[Scene edit records]
* * * * * * *
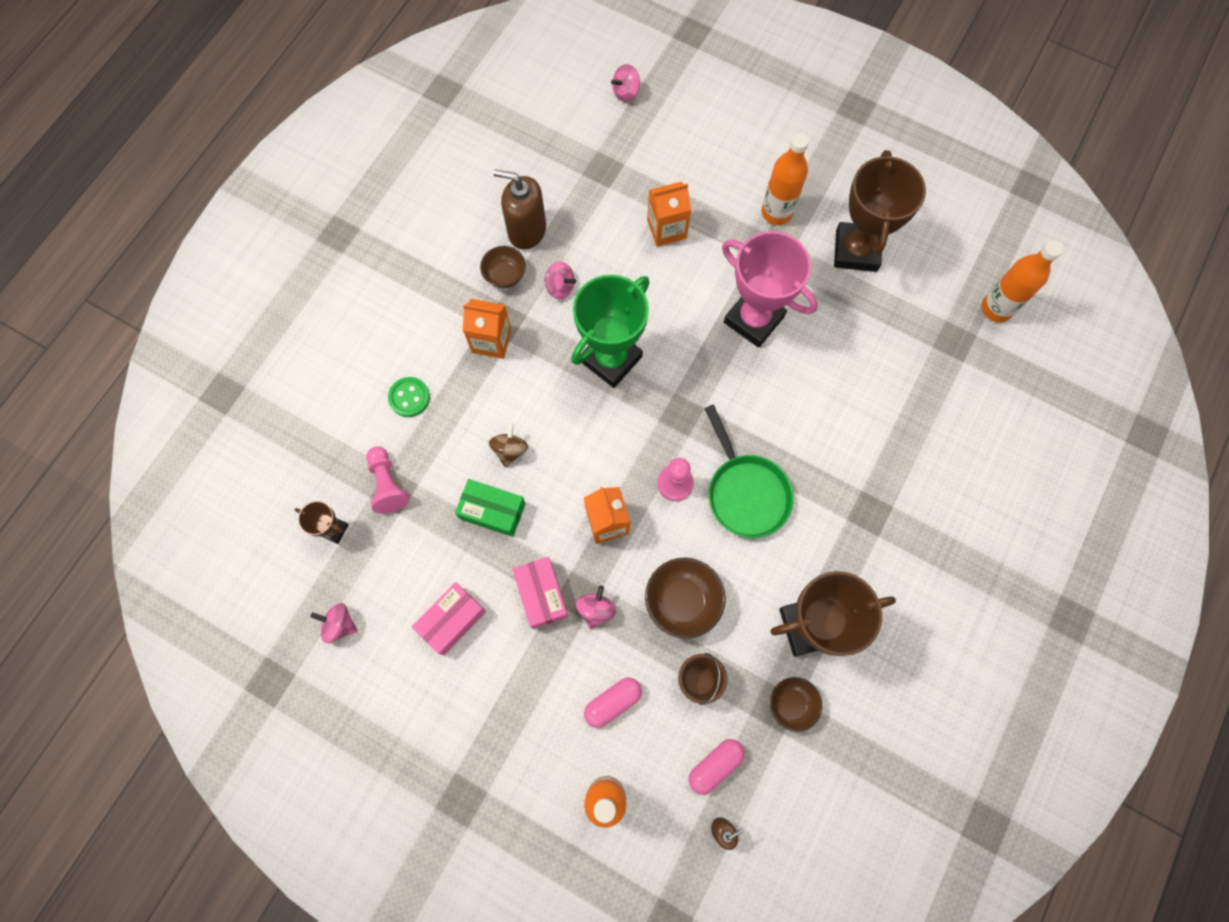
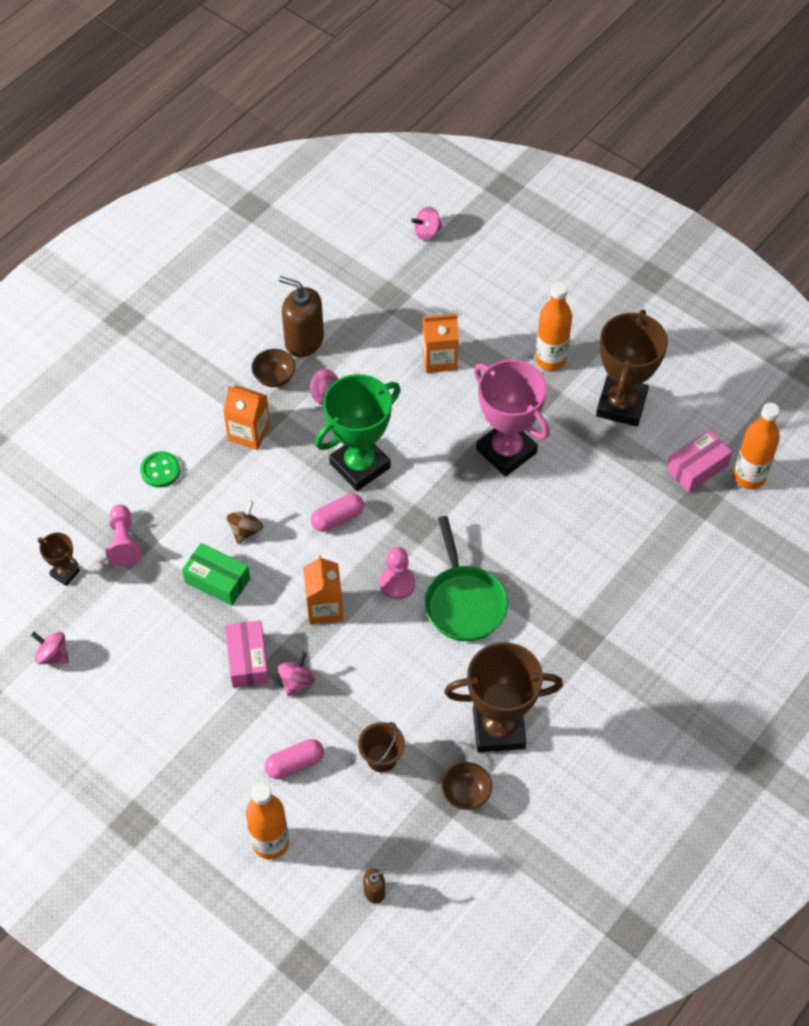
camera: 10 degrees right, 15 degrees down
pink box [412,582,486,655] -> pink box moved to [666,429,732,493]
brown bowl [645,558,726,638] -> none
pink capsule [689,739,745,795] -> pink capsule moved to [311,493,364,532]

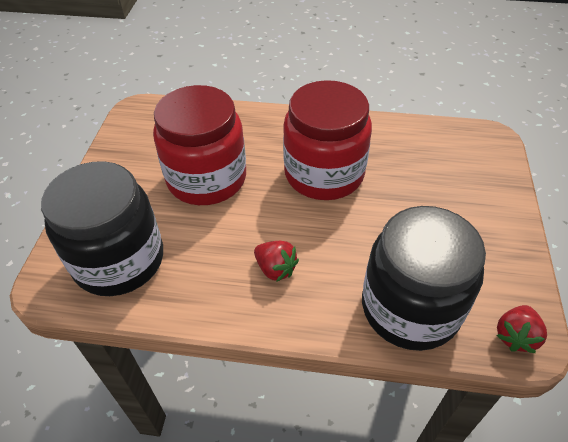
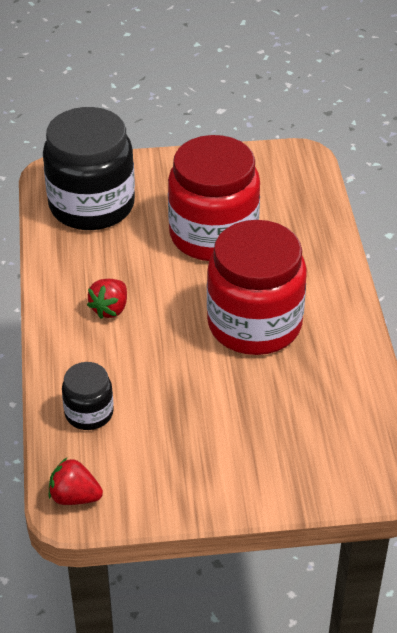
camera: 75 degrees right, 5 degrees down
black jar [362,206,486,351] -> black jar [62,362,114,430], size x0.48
* * * * * * *
Return, from the data, each line that has the word "down" in it.

## Response box
camera: 10 degrees right, 15 degrees down
camera: 75 degrees right, 5 degrees down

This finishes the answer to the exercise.